- [Provided data]
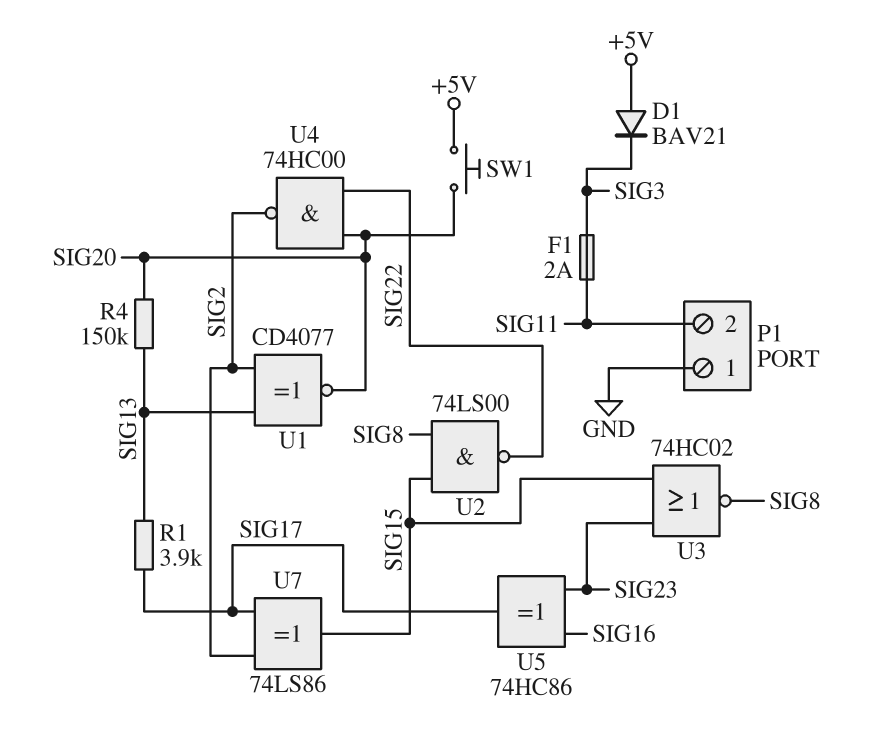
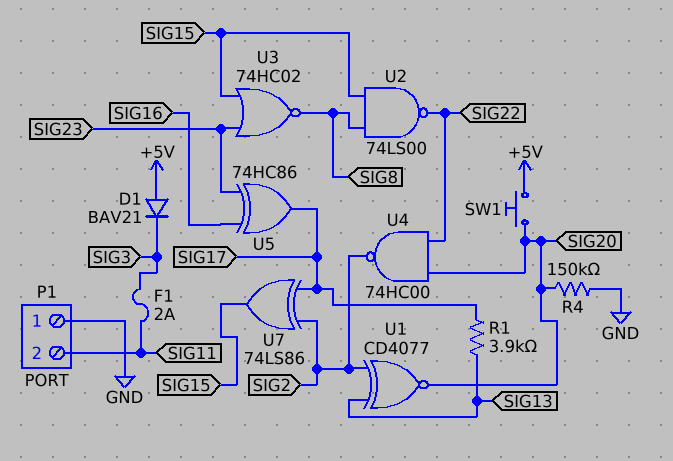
R4: 150k (SIG13, SIG20) -> 150k (GND, SIG20)

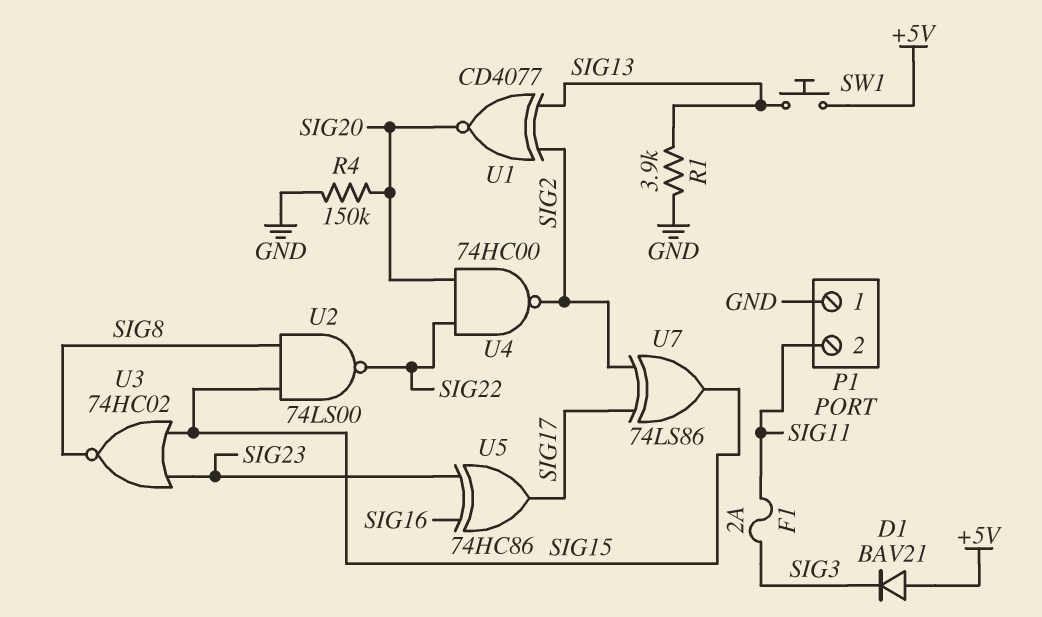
R1: 3.9k (SIG13, SIG17) -> 3.9k (GND, SIG13)
SW1: button (+5V, SIG20) -> button (+5V, SIG13)

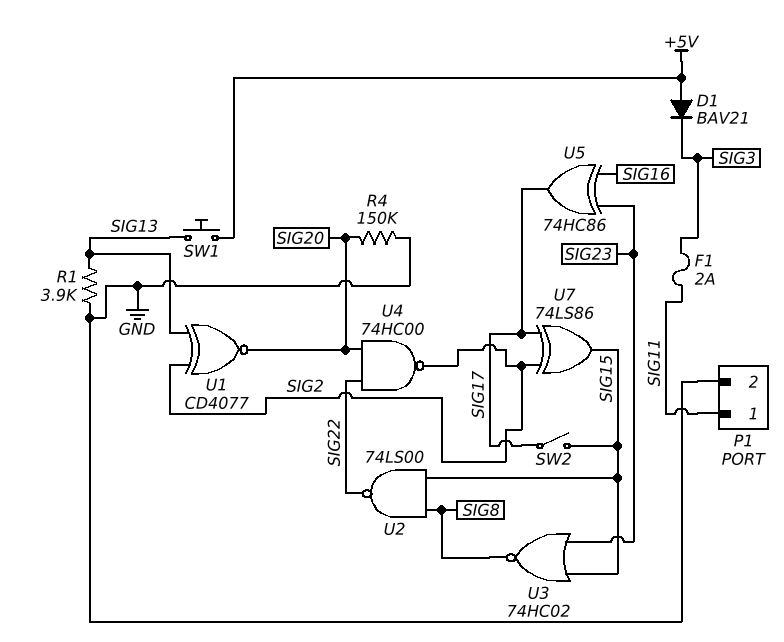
P1 pin 1: GND -> SIG11
P1 pin 2: SIG11 -> GND
SW2: none -> switch (SIG15, SIG17)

- [Work instructions]
Would you copy out every entry above word for word, without the pictures?

- [Output of the task]
R4: 150k (SIG13, SIG20) -> 150k (GND, SIG20)

R1: 3.9k (SIG13, SIG17) -> 3.9k (GND, SIG13)
SW1: button (+5V, SIG20) -> button (+5V, SIG13)

P1 pin 1: GND -> SIG11
P1 pin 2: SIG11 -> GND
SW2: none -> switch (SIG15, SIG17)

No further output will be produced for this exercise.